__YOUR INSTRUCTIONS__.
Set down exactly the lines of the listing below that begin at the one containing "cyan semicircle: (55, 44)" and end at the last line, both included.
·····
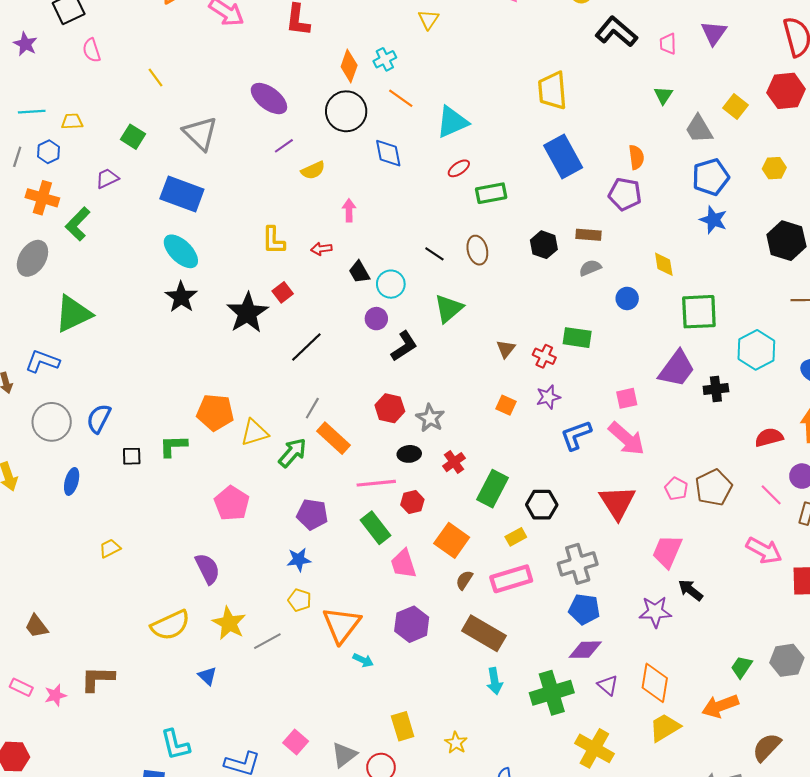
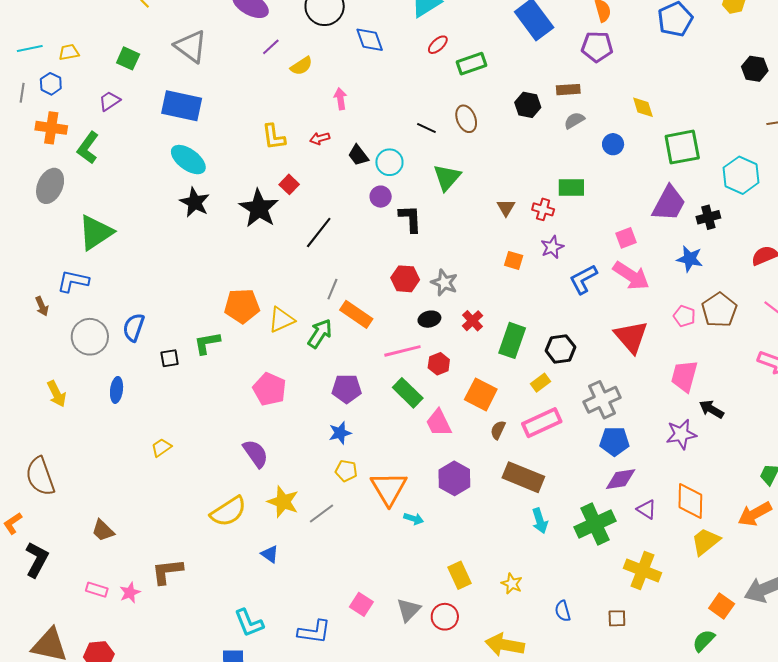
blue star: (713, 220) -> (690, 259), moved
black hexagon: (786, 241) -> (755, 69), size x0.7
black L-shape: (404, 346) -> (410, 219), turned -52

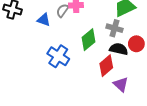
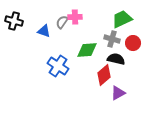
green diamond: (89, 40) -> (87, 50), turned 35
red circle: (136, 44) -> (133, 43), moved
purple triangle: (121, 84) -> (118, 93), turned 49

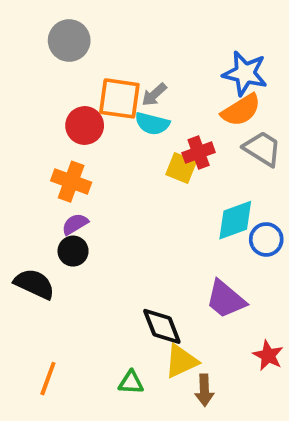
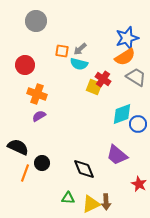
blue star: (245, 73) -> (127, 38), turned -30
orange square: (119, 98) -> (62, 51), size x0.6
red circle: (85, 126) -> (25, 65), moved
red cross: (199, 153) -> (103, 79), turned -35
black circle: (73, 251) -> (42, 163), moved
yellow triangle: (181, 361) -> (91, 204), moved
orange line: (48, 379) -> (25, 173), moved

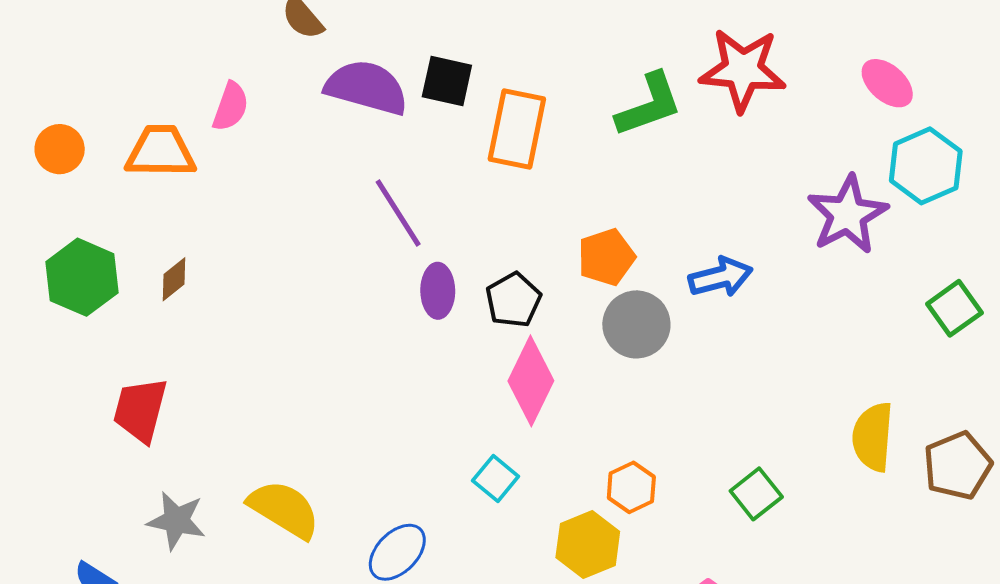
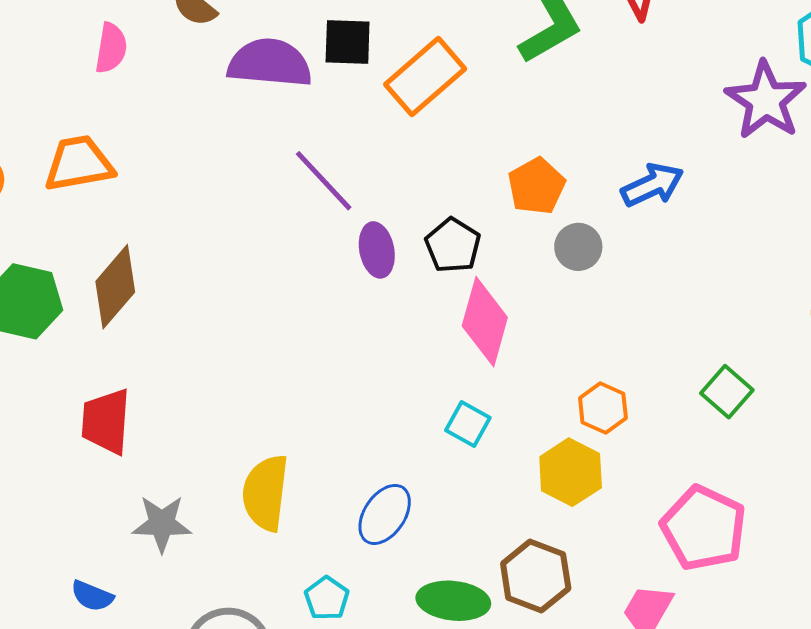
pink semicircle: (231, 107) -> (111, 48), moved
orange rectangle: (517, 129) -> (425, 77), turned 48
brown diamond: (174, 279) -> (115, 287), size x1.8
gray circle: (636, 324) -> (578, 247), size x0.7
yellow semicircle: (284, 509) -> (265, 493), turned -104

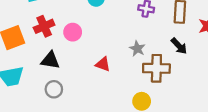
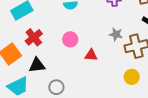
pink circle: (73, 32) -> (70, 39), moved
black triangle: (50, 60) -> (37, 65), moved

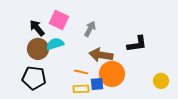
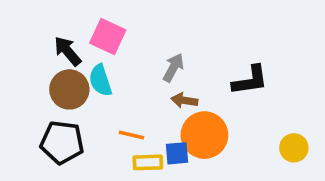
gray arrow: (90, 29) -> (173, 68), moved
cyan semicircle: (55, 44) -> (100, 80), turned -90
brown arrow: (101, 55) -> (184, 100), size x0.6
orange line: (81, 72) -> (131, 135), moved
·····
__ANSWER FOR THE TASK__.
cyan semicircle: (55, 44) -> (100, 80), turned -90
brown arrow: (101, 55) -> (184, 100), size x0.6
orange line: (81, 72) -> (131, 135), moved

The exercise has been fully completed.